- _Description of the task_:
Which rows below contain the word "than"? Return each of those rows in full.

- _Extracted information_:
• • • •

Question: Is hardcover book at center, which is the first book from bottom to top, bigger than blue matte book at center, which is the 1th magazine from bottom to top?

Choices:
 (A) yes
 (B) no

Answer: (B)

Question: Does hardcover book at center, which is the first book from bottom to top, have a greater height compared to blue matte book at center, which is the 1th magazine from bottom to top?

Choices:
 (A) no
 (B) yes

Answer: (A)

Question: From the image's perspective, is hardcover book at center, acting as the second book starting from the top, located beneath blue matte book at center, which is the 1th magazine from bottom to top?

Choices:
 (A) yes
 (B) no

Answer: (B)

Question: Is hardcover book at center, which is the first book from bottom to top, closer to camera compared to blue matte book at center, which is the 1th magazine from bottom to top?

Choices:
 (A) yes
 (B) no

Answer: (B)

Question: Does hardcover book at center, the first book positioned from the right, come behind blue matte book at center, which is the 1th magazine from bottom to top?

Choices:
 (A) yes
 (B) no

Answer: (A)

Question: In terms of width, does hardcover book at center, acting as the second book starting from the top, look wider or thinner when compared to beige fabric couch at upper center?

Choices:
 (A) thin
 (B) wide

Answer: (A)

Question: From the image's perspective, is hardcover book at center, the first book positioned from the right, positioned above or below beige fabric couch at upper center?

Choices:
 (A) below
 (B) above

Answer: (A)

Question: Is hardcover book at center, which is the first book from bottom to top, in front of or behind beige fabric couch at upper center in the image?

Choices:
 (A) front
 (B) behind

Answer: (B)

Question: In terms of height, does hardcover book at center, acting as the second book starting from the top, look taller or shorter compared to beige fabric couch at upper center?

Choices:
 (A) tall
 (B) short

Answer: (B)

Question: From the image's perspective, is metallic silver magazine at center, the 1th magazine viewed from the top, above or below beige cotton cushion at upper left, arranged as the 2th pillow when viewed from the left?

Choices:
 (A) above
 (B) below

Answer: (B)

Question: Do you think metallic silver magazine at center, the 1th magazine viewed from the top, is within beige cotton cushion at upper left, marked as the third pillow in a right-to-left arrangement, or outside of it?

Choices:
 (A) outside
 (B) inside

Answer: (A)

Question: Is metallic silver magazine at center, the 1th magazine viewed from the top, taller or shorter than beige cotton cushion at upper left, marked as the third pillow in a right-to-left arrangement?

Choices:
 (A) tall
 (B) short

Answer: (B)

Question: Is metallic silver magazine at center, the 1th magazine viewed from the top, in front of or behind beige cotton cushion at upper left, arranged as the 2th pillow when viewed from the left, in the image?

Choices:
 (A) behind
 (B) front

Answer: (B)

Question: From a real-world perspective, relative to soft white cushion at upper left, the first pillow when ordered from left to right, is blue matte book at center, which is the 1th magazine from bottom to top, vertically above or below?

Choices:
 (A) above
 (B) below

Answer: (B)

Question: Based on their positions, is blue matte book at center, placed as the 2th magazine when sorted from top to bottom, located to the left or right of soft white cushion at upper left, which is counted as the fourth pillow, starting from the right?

• • • •

- _Full solution_:
Question: Is hardcover book at center, which is the first book from bottom to top, bigger than blue matte book at center, which is the 1th magazine from bottom to top?
Question: Is metallic silver magazine at center, the 1th magazine viewed from the top, taller or shorter than beige cotton cushion at upper left, marked as the third pillow in a right-to-left arrangement?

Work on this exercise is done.